▶ **DESCRIPTION OF THE TASK**
For each line below that contains the string "degrees", copy that line.

▶ **DATASET**

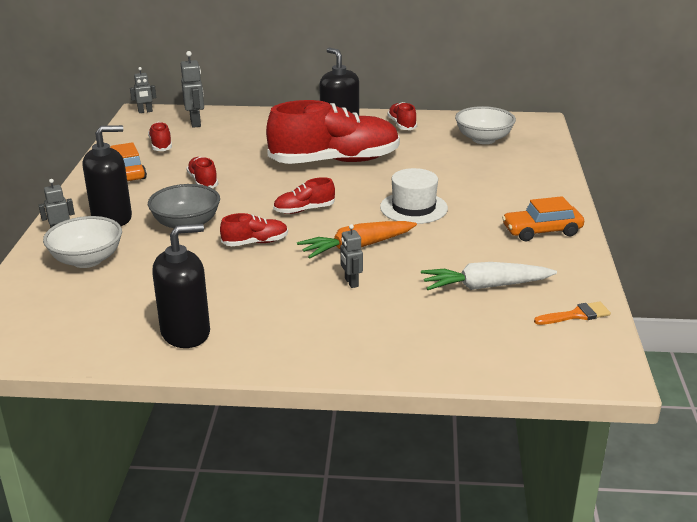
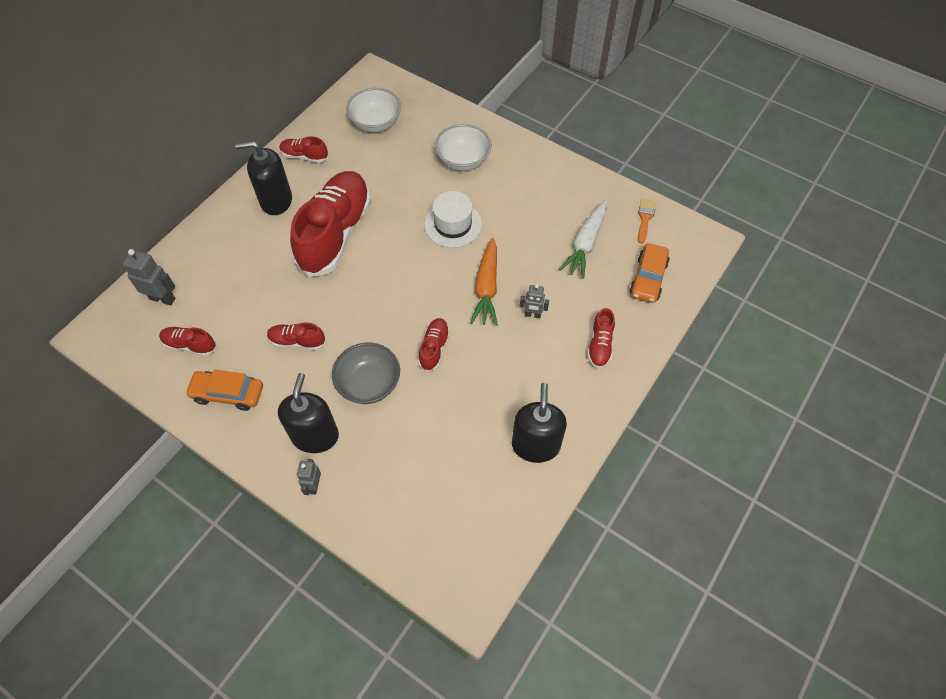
camera: 60 degrees left, 30 degrees up
(87, 260) = (379, 479): white bowl -> white bowl (463, 160)
(145, 111) = (93, 329): grey robot -> none
(304, 210) = (405, 293): red shoe -> red shoe (600, 345)
(542, 231) = (537, 174): orange car -> orange car (648, 278)

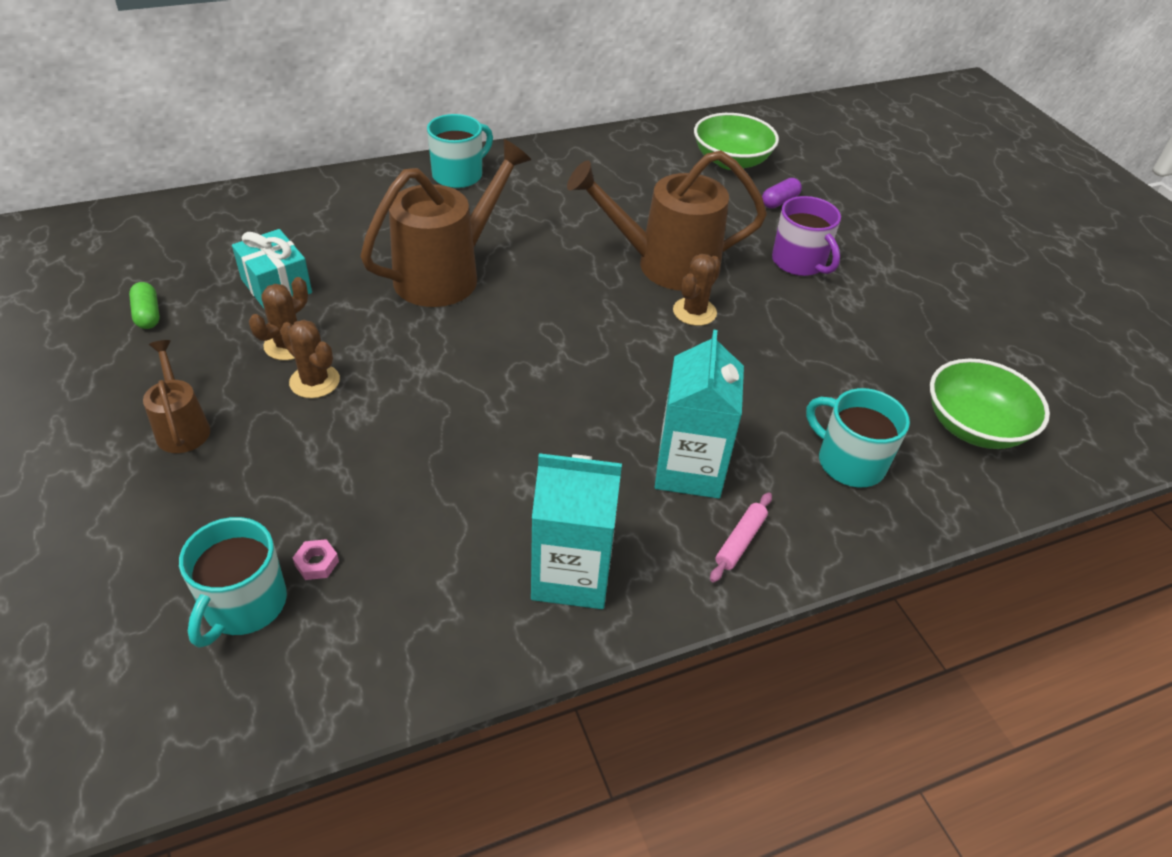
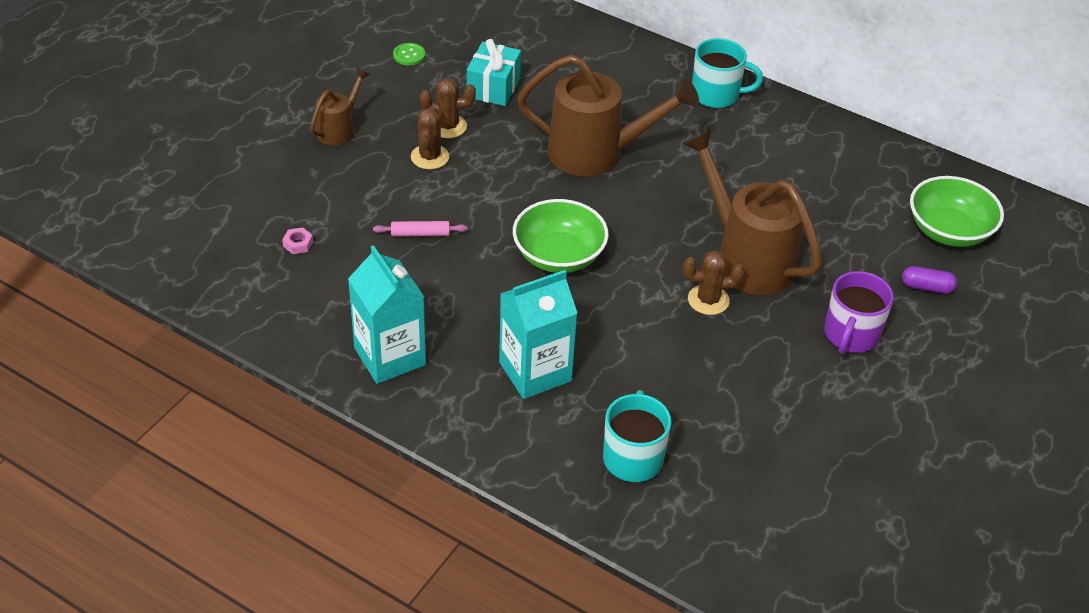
camera: 55 degrees right, 0 degrees up
(148, 314) = (409, 55): green capsule -> green button
(244, 605) = (246, 234): turquoise mug -> none
(740, 541) = (494, 426): pink rolling pin -> pink rolling pin (420, 233)
(974, 426) = (757, 522): green bowl -> green bowl (559, 256)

▶ **EXERCISE RESPONSE**
camera: 60 degrees left, 30 degrees up
camera: 55 degrees right, 0 degrees up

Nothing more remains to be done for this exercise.